▶ **DATA FOR THIS TASK**:
==============================
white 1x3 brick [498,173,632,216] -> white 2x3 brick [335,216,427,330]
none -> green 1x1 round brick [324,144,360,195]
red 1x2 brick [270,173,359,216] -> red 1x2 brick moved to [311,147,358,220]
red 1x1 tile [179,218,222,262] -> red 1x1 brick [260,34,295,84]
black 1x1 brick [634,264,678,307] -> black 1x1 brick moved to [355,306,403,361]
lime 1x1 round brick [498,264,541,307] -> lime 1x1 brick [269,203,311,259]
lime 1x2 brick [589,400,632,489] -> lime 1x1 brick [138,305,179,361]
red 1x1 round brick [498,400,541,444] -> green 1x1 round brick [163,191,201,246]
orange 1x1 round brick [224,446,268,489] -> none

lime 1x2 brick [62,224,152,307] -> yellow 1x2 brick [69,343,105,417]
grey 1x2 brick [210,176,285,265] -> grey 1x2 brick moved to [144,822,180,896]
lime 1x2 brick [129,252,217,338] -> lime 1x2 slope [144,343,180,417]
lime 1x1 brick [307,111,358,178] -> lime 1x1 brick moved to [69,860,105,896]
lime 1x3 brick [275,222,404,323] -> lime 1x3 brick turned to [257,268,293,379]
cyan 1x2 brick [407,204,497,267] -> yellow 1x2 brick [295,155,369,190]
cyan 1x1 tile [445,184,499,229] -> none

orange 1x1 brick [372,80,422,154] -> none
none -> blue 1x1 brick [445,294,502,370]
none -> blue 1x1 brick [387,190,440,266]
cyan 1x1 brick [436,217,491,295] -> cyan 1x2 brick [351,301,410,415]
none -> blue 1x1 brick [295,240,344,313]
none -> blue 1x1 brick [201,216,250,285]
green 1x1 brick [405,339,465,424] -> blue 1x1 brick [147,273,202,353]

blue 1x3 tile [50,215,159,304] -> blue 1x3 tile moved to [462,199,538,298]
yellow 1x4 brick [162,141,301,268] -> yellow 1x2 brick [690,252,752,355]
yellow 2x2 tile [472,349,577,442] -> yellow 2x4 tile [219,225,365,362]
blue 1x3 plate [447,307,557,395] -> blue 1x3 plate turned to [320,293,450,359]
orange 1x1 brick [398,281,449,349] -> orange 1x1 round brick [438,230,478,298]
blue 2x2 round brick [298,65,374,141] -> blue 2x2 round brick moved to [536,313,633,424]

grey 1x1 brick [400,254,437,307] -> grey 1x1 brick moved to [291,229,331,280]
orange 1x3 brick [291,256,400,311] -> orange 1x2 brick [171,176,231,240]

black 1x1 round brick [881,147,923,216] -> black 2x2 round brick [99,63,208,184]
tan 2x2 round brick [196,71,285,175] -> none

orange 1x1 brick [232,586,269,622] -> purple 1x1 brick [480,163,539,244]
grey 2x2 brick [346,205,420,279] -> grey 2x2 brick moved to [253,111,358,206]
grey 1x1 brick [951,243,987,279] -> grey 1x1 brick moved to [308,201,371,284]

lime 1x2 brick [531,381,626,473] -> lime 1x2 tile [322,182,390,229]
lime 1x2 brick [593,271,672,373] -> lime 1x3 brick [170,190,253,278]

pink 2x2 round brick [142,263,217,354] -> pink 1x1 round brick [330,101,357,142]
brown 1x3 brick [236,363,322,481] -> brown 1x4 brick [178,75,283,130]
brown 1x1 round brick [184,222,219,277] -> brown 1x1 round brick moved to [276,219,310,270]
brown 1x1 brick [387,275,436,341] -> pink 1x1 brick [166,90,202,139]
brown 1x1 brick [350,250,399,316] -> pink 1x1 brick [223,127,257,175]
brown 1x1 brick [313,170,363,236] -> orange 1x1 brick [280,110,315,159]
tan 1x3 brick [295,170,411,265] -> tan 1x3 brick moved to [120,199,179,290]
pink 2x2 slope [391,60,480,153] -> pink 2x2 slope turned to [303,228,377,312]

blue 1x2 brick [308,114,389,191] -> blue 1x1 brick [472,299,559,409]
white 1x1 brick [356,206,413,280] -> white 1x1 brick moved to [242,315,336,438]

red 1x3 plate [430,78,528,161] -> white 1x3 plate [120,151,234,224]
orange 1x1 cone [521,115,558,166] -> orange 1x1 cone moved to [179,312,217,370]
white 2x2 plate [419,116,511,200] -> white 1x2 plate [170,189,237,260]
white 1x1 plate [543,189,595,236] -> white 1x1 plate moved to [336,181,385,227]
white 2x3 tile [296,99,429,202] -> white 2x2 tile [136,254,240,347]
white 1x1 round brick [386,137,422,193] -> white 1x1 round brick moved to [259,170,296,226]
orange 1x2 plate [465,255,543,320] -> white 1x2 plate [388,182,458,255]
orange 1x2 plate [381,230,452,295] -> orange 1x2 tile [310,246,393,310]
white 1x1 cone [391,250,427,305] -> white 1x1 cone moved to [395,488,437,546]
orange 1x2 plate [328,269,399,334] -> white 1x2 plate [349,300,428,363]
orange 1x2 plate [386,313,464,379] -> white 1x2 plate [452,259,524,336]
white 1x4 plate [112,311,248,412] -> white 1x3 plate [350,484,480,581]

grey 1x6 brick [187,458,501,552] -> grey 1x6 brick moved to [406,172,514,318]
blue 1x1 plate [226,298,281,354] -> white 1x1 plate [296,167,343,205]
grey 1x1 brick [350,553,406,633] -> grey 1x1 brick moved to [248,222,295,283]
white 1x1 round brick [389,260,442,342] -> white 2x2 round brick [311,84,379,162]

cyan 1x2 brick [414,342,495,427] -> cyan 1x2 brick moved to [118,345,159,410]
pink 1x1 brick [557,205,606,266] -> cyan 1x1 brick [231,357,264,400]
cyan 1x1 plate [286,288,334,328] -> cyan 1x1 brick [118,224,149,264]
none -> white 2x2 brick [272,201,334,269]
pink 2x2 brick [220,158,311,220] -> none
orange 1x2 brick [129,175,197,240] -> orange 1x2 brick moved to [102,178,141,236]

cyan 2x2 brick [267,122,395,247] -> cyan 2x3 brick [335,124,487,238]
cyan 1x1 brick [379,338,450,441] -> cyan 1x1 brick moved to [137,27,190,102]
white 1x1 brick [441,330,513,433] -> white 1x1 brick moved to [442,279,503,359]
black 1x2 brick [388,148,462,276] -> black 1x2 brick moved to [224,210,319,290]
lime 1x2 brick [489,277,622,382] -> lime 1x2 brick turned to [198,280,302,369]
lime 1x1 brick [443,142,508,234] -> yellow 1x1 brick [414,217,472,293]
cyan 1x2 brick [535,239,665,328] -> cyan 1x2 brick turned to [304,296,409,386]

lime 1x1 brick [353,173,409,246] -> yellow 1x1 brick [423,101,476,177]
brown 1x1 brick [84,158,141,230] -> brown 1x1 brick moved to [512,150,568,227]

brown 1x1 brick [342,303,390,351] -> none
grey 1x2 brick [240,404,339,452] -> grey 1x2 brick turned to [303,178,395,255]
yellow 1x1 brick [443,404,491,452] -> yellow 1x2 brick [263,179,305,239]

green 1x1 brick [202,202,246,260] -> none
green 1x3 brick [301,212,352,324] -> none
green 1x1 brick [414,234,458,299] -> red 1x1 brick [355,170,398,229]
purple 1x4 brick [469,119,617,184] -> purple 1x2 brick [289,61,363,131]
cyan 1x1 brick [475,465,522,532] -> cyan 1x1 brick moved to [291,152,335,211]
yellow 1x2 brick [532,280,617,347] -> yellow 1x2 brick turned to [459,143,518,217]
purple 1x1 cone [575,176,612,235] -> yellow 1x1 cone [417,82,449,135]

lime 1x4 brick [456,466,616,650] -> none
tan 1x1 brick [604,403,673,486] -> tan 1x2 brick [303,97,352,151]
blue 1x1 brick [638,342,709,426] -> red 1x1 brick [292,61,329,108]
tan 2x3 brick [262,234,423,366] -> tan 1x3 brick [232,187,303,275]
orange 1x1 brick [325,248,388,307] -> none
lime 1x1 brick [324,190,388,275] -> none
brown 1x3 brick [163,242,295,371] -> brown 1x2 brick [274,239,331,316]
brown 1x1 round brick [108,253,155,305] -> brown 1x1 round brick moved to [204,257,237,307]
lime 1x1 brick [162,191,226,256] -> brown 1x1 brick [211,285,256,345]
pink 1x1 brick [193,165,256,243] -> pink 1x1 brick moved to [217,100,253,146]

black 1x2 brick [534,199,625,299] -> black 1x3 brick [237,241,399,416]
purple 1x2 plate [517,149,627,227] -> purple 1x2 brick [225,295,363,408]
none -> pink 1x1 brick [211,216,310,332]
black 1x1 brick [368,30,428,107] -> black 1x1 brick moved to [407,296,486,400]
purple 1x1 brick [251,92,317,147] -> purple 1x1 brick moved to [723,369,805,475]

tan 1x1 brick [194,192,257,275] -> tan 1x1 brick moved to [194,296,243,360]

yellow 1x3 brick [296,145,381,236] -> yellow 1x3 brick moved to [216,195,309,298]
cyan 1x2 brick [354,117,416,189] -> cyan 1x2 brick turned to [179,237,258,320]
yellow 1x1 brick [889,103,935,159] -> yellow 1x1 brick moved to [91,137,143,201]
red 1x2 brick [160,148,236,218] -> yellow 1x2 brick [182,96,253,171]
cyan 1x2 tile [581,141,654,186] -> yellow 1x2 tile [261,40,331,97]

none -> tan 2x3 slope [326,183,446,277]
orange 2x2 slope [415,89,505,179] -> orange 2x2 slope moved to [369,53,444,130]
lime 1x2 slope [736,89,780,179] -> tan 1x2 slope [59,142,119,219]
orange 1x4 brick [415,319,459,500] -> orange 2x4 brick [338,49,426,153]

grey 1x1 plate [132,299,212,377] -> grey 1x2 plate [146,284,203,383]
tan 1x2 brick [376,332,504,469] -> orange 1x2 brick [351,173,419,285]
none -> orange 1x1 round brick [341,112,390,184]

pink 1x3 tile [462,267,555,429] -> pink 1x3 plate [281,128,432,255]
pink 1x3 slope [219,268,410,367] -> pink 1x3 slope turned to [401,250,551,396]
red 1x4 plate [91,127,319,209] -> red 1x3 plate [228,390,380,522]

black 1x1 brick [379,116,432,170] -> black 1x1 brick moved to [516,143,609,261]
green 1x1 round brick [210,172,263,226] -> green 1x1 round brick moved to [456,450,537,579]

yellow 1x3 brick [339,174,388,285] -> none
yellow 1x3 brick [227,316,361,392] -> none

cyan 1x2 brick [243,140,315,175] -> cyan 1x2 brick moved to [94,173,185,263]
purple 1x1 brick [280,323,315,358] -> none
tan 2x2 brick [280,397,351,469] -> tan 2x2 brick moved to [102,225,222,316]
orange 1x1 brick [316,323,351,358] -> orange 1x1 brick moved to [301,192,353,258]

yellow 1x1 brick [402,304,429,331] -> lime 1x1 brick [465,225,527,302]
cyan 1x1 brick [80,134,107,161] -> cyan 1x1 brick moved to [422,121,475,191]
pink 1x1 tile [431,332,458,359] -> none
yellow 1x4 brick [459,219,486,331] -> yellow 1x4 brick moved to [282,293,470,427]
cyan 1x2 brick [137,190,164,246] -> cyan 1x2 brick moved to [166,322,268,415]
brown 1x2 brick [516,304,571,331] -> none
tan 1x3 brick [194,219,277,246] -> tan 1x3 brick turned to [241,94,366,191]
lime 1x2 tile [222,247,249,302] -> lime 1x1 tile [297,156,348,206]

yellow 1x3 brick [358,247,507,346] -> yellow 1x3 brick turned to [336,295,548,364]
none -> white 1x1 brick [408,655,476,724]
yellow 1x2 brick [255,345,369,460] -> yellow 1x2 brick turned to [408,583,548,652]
==============================
▶ **GOAL OF THE EXERCISE**: Reproduce verbatim only the segment of the listing bounded by the line containing "lime 1x2 brick [593,271,672,373]" and the line containing "brown 1x1 brick [387,275,436,341]", with both boundary lines included.

▶ **TASK OUTPUT**:
lime 1x2 brick [593,271,672,373] -> lime 1x3 brick [170,190,253,278]

pink 2x2 round brick [142,263,217,354] -> pink 1x1 round brick [330,101,357,142]
brown 1x3 brick [236,363,322,481] -> brown 1x4 brick [178,75,283,130]
brown 1x1 round brick [184,222,219,277] -> brown 1x1 round brick moved to [276,219,310,270]
brown 1x1 brick [387,275,436,341] -> pink 1x1 brick [166,90,202,139]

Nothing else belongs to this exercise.